Exercise material.

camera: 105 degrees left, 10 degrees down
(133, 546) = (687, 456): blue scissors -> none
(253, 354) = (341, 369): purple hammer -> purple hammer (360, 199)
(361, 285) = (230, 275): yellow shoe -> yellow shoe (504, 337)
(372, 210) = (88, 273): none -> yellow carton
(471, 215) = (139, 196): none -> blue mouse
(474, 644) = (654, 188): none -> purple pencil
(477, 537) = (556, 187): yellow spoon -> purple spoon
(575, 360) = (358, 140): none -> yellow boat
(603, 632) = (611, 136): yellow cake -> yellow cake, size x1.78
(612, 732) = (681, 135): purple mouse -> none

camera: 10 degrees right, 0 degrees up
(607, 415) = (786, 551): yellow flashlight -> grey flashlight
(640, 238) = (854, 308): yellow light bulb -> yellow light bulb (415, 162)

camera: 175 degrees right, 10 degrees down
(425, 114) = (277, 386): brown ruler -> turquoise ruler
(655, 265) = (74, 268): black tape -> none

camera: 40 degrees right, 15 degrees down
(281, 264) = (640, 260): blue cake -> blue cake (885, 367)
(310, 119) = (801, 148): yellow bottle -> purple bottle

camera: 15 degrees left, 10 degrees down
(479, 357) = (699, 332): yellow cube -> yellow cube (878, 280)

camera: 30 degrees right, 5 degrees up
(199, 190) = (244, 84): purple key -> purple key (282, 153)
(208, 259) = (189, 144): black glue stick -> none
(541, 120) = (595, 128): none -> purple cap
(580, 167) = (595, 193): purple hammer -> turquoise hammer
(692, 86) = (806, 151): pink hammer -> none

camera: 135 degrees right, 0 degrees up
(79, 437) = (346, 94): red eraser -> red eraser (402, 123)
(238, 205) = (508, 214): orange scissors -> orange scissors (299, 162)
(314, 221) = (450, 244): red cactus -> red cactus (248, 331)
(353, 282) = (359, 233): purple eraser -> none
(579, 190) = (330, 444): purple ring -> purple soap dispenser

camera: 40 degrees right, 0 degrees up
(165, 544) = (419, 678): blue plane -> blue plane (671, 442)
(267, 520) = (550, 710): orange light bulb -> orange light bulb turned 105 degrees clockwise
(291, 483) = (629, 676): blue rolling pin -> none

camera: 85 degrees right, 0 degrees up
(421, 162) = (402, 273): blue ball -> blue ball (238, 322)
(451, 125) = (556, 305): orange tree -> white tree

The problem. Give every entry again in full, precisely as written above.

Answer section.
camera: 105 degrees left, 10 degrees down
(133, 546) = (687, 456): blue scissors -> none
(253, 354) = (341, 369): purple hammer -> purple hammer (360, 199)
(361, 285) = (230, 275): yellow shoe -> yellow shoe (504, 337)
(372, 210) = (88, 273): none -> yellow carton
(471, 215) = (139, 196): none -> blue mouse
(474, 644) = (654, 188): none -> purple pencil
(477, 537) = (556, 187): yellow spoon -> purple spoon
(575, 360) = (358, 140): none -> yellow boat
(603, 632) = (611, 136): yellow cake -> yellow cake, size x1.78
(612, 732) = (681, 135): purple mouse -> none

camera: 10 degrees right, 0 degrees up
(607, 415) = (786, 551): yellow flashlight -> grey flashlight
(640, 238) = (854, 308): yellow light bulb -> yellow light bulb (415, 162)

camera: 175 degrees right, 10 degrees down
(425, 114) = (277, 386): brown ruler -> turquoise ruler
(655, 265) = (74, 268): black tape -> none

camera: 40 degrees right, 15 degrees down
(281, 264) = (640, 260): blue cake -> blue cake (885, 367)
(310, 119) = (801, 148): yellow bottle -> purple bottle

camera: 15 degrees left, 10 degrees down
(479, 357) = (699, 332): yellow cube -> yellow cube (878, 280)

camera: 30 degrees right, 5 degrees up
(199, 190) = (244, 84): purple key -> purple key (282, 153)
(208, 259) = (189, 144): black glue stick -> none
(541, 120) = (595, 128): none -> purple cap
(580, 167) = (595, 193): purple hammer -> turquoise hammer
(692, 86) = (806, 151): pink hammer -> none

camera: 135 degrees right, 0 degrees up
(79, 437) = (346, 94): red eraser -> red eraser (402, 123)
(238, 205) = (508, 214): orange scissors -> orange scissors (299, 162)
(314, 221) = (450, 244): red cactus -> red cactus (248, 331)
(353, 282) = (359, 233): purple eraser -> none
(579, 190) = (330, 444): purple ring -> purple soap dispenser

camera: 40 degrees right, 0 degrees up
(165, 544) = (419, 678): blue plane -> blue plane (671, 442)
(267, 520) = (550, 710): orange light bulb -> orange light bulb turned 105 degrees clockwise
(291, 483) = (629, 676): blue rolling pin -> none

camera: 85 degrees right, 0 degrees up
(421, 162) = (402, 273): blue ball -> blue ball (238, 322)
(451, 125) = (556, 305): orange tree -> white tree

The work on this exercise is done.